◆ **EXERCISE DATA**
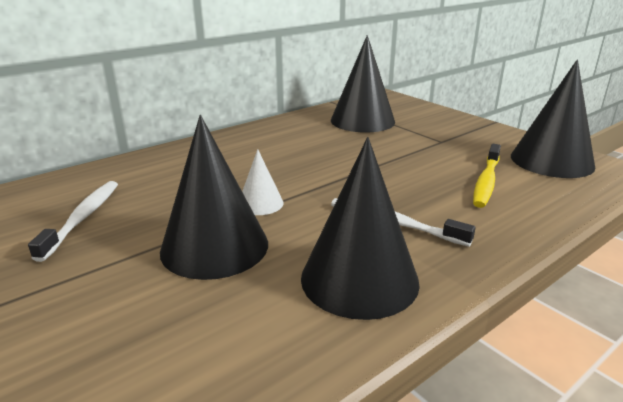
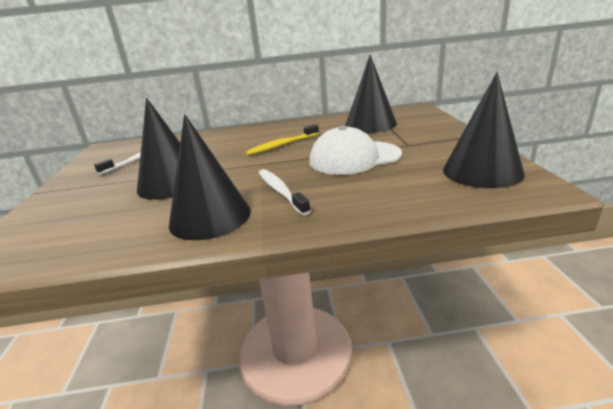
camera: 35 degrees right, 0 degrees up
white cone [242,149,284,215] -> none
yellow toothbrush [473,144,501,208] -> yellow toothbrush moved to [246,124,319,155]
none -> white cap [309,126,402,175]

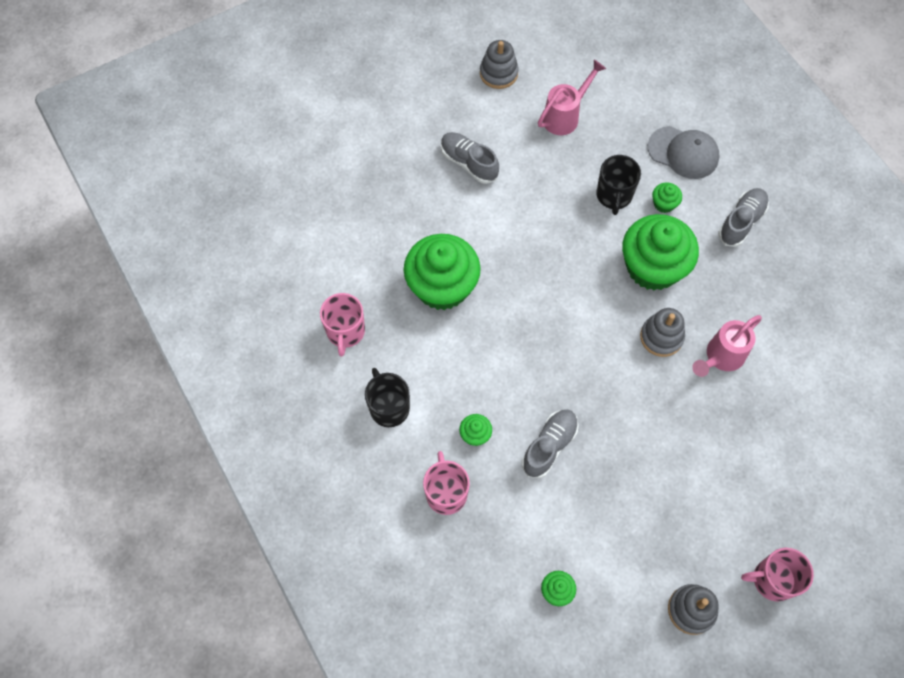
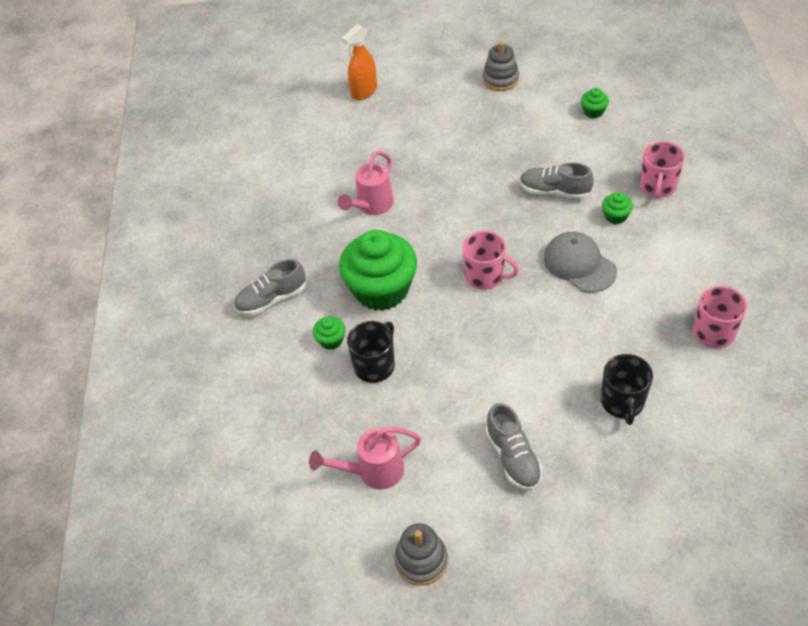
camera: 150 degrees left, 15 degrees down
black mug [365,368,410,427] -> black mug moved to [601,354,653,425]
green cupcake [404,234,481,310] -> none
grey shoe [522,410,578,478] -> grey shoe turned 45 degrees clockwise [520,162,594,199]
grey stacking toy [640,308,685,357] -> none
grey cap [648,126,720,179] -> grey cap moved to [544,231,617,293]
pink watering can [692,315,762,377] -> pink watering can turned 135 degrees clockwise [338,151,394,215]
pink mug [741,548,814,601] -> pink mug moved to [463,231,519,290]
none -> orange spray bottle [341,24,377,100]

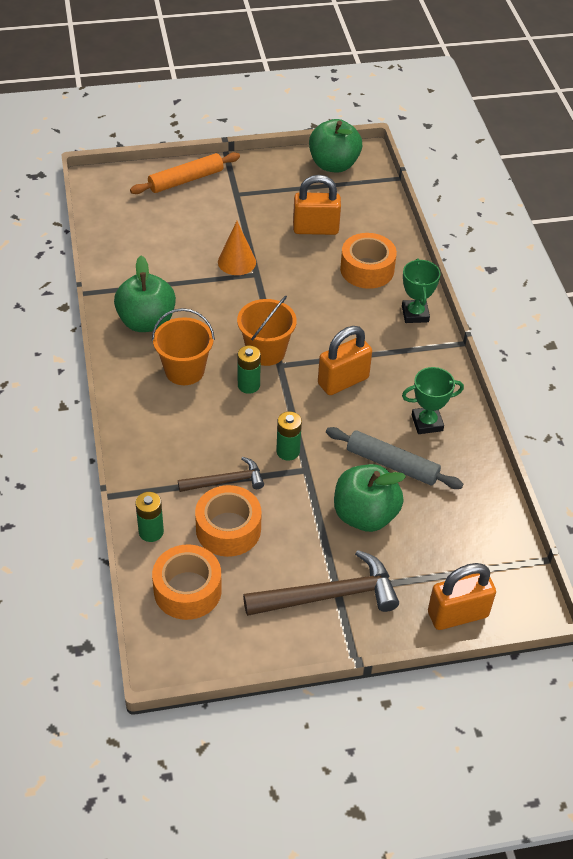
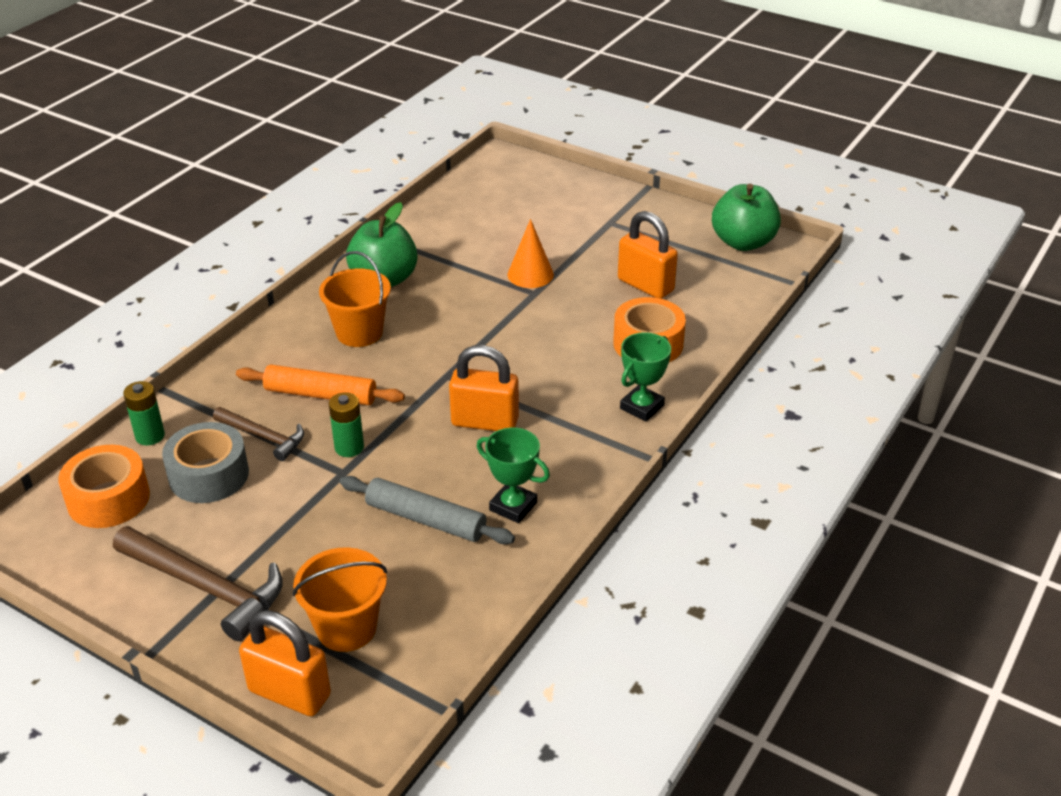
camera: 45 degrees right, 10 degrees down
orange rolling pin [130,152,240,194] -> orange rolling pin moved to [236,365,405,405]
orange tape [195,485,262,557] -> grey tape [162,422,249,503]
orange bucket [237,296,297,366] -> orange bucket moved to [293,548,387,652]
green battery [238,346,261,394] -> none
grey rolling pin [326,427,463,489] -> grey rolling pin turned 45 degrees counterclockwise [340,476,515,544]
green apple [334,464,406,532] -> none

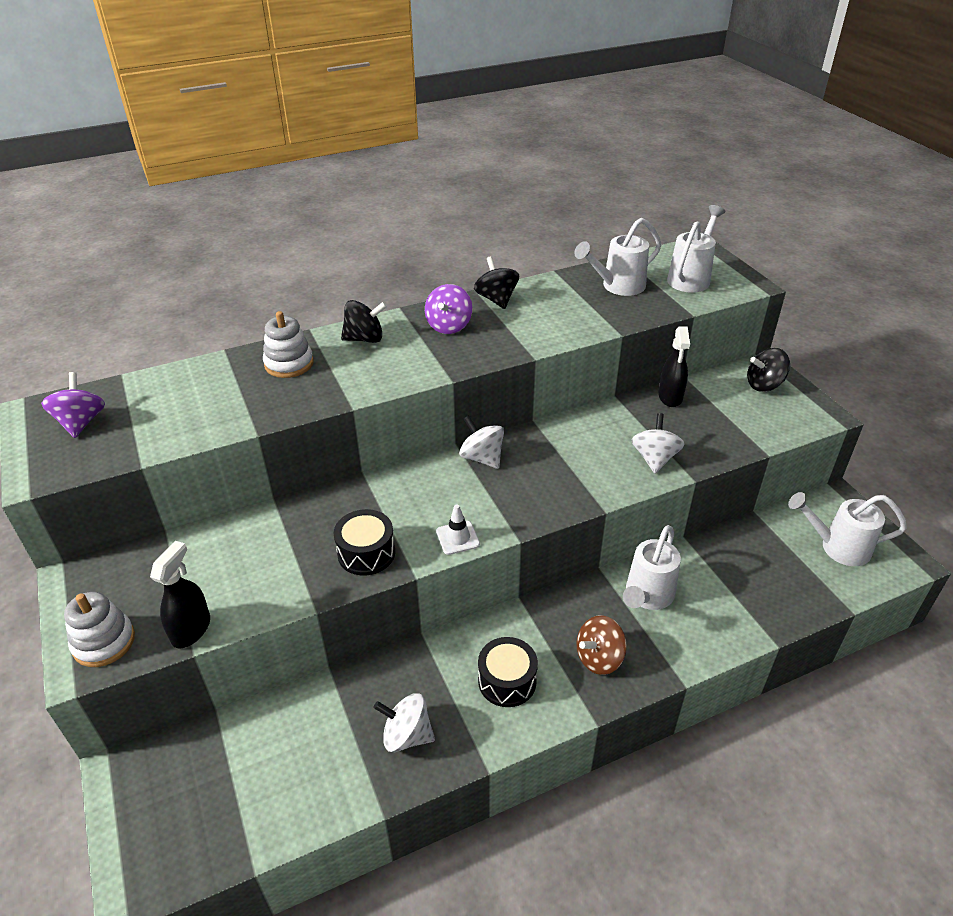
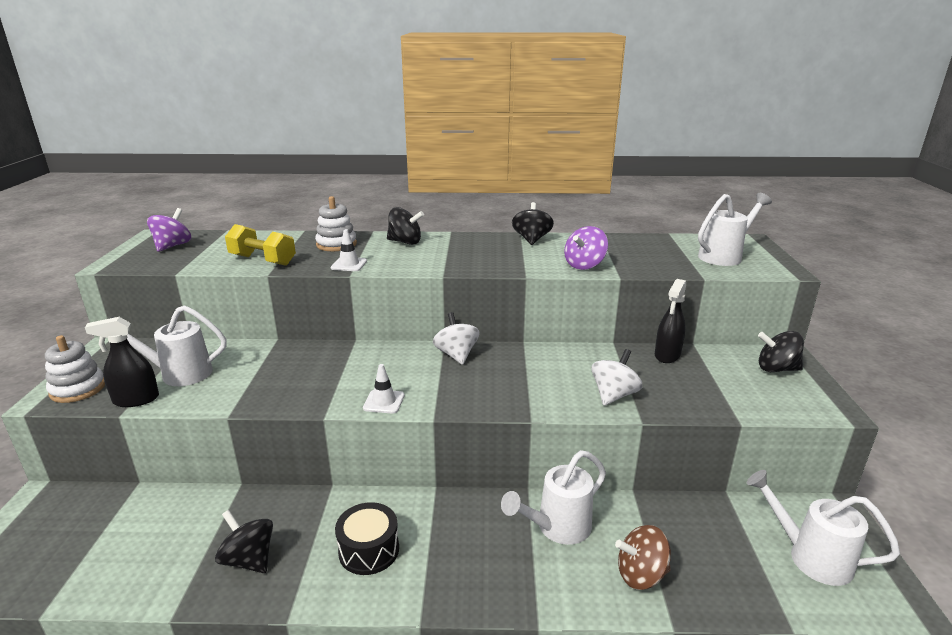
camera: 25 degrees right, 15 degrees down
black spray bottle [150,541,210,649] -> black spray bottle turned 150 degrees counterclockwise [85,317,159,407]
black drum [334,509,395,576] -> none
white spinning top [374,693,435,752] -> black spinning top [215,510,273,573]
purple spinning top [425,284,472,334] -> purple spinning top moved to [564,226,608,270]
white watering can [574,218,661,296] -> white watering can moved to [112,305,227,386]
brown spinning top [576,615,627,675] -> brown spinning top moved to [615,525,671,590]
none -> yellow dumbbell [225,224,296,266]
none -> white traffic cone [331,229,367,271]

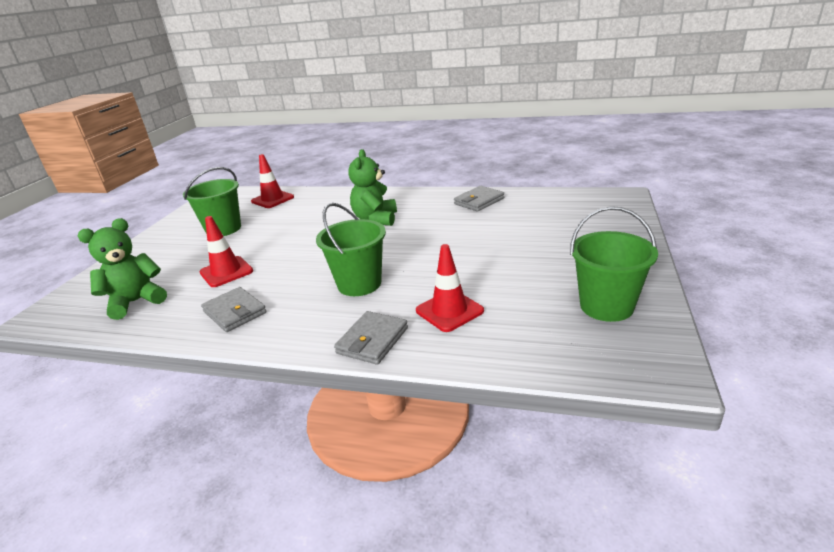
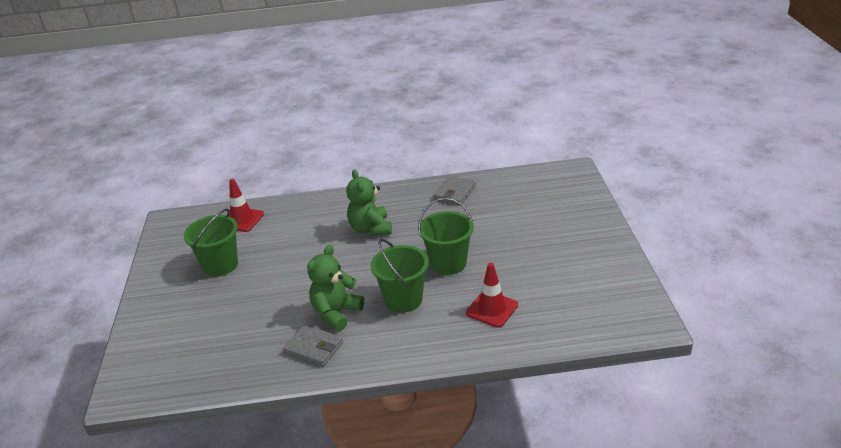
camera: 20 degrees left, 5 degrees up
green teddy bear [78,218,167,320] -> green teddy bear moved to [307,245,364,331]
red traffic cone [199,216,253,287] -> none
grey wallet [334,311,408,365] -> none
green bucket [570,206,658,322] -> green bucket moved to [418,198,474,275]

◆ **WHAT IS REQUIRED**
The expected output is each entry given again word for word, with pictures dropped.

◆ **ANSWER TO THIS EXERCISE**
camera: 35 degrees right, 0 degrees up
white cone [242,149,284,215] -> none
yellow toothbrush [473,144,501,208] -> yellow toothbrush moved to [246,124,319,155]
none -> white cap [309,126,402,175]

camera: 150 degrees left, 15 degrees down
black mug [365,368,410,427] -> black mug moved to [601,354,653,425]
green cupcake [404,234,481,310] -> none
grey shoe [522,410,578,478] -> grey shoe turned 45 degrees clockwise [520,162,594,199]
grey stacking toy [640,308,685,357] -> none
grey cap [648,126,720,179] -> grey cap moved to [544,231,617,293]
pink watering can [692,315,762,377] -> pink watering can turned 135 degrees clockwise [338,151,394,215]
pink mug [741,548,814,601] -> pink mug moved to [463,231,519,290]
none -> orange spray bottle [341,24,377,100]

camera: 45 degrees right, 10 degrees down
orange rolling pin [130,152,240,194] -> orange rolling pin moved to [236,365,405,405]
orange tape [195,485,262,557] -> grey tape [162,422,249,503]
orange bucket [237,296,297,366] -> orange bucket moved to [293,548,387,652]
green battery [238,346,261,394] -> none
grey rolling pin [326,427,463,489] -> grey rolling pin turned 45 degrees counterclockwise [340,476,515,544]
green apple [334,464,406,532] -> none

camera: 25 degrees right, 15 degrees down
black spray bottle [150,541,210,649] -> black spray bottle turned 150 degrees counterclockwise [85,317,159,407]
black drum [334,509,395,576] -> none
white spinning top [374,693,435,752] -> black spinning top [215,510,273,573]
purple spinning top [425,284,472,334] -> purple spinning top moved to [564,226,608,270]
white watering can [574,218,661,296] -> white watering can moved to [112,305,227,386]
brown spinning top [576,615,627,675] -> brown spinning top moved to [615,525,671,590]
none -> yellow dumbbell [225,224,296,266]
none -> white traffic cone [331,229,367,271]

camera: 20 degrees left, 5 degrees up
green teddy bear [78,218,167,320] -> green teddy bear moved to [307,245,364,331]
red traffic cone [199,216,253,287] -> none
grey wallet [334,311,408,365] -> none
green bucket [570,206,658,322] -> green bucket moved to [418,198,474,275]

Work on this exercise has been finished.